- **Request**: Format the lines from the start of the material through the line containing "Return the footprint", inclusive, as a numbered list, leaving out any blank lines.

--- START OF Data extract ---

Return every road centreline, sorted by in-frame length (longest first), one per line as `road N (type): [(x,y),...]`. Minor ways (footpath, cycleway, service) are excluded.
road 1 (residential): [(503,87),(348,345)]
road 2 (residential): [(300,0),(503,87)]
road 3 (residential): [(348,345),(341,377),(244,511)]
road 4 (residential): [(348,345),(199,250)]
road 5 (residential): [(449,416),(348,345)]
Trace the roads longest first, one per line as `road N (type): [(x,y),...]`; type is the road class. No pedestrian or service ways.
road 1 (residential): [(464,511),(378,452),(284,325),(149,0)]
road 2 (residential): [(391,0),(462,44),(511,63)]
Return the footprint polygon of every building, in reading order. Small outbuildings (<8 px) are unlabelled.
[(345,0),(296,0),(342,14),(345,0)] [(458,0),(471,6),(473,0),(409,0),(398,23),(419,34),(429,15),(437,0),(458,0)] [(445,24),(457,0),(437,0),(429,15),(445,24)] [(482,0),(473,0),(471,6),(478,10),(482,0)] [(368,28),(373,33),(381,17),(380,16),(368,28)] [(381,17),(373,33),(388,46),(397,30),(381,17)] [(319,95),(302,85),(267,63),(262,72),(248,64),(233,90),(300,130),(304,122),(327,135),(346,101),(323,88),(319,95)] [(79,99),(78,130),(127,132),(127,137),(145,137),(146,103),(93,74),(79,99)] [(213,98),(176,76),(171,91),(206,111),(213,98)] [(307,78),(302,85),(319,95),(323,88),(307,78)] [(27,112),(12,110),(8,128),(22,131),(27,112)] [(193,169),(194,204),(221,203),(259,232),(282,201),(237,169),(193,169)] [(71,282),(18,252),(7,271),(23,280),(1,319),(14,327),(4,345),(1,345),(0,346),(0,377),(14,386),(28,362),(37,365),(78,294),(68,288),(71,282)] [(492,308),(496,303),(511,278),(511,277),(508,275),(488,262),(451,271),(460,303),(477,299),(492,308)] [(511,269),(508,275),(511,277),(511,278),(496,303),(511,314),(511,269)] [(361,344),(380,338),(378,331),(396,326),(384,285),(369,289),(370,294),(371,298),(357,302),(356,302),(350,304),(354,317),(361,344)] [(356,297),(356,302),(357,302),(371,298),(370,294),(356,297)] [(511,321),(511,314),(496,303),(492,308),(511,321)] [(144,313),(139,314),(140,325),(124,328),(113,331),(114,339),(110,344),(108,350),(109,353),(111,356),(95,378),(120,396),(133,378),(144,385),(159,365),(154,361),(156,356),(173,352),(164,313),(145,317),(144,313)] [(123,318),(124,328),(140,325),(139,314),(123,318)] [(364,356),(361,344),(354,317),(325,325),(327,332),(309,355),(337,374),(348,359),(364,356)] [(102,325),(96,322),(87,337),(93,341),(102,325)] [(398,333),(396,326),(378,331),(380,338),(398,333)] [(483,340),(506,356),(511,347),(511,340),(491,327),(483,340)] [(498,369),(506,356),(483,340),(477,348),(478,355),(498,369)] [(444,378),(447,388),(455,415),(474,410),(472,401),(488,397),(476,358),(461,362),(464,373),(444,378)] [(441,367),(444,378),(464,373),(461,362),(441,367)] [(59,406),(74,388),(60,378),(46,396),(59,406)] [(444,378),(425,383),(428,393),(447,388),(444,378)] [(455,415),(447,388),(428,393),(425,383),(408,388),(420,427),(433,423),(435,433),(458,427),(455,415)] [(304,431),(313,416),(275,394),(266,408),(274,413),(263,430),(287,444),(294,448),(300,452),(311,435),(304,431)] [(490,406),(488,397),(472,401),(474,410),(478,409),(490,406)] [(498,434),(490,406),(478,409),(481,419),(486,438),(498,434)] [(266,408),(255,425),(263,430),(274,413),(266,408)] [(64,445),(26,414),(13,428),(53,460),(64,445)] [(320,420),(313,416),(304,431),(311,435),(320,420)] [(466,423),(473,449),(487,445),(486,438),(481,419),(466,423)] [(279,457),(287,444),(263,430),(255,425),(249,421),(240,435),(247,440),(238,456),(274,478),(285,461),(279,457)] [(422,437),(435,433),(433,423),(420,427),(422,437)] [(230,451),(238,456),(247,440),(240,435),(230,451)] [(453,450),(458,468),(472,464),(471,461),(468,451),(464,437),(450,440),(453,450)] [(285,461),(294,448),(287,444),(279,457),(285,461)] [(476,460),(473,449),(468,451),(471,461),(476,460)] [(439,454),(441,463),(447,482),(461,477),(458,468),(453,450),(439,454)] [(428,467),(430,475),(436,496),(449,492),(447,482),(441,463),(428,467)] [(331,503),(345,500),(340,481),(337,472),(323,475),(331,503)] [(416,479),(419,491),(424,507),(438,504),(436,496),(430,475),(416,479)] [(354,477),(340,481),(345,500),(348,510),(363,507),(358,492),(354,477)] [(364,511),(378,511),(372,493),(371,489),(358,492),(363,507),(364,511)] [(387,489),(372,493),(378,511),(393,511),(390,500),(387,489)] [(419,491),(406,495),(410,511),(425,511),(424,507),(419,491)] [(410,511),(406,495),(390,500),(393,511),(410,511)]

--- END OF Data extract ---

- **Problem solution**:
1. Return every road centreline, sorted by in-frame length (longest first), one per line as `road N (type): [(x,y),...]`. Minor ways (footpath, cycleway, service) are excluded.
2. road 1 (residential): [(503,87),(348,345)]
3. road 2 (residential): [(300,0),(503,87)]
4. road 3 (residential): [(348,345),(341,377),(244,511)]
5. road 4 (residential): [(348,345),(199,250)]
6. road 5 (residential): [(449,416),(348,345)]
7. Trace the roads longest first, one per line as `road N (type): [(x,y),...]`; type is the road class. No pedestrian or service ways.
8. road 1 (residential): [(464,511),(378,452),(284,325),(149,0)]
9. road 2 (residential): [(391,0),(462,44),(511,63)]
10. Return the footprint polygon of every building, in reading order. Small outbuildings (<8 px) are unlabelled.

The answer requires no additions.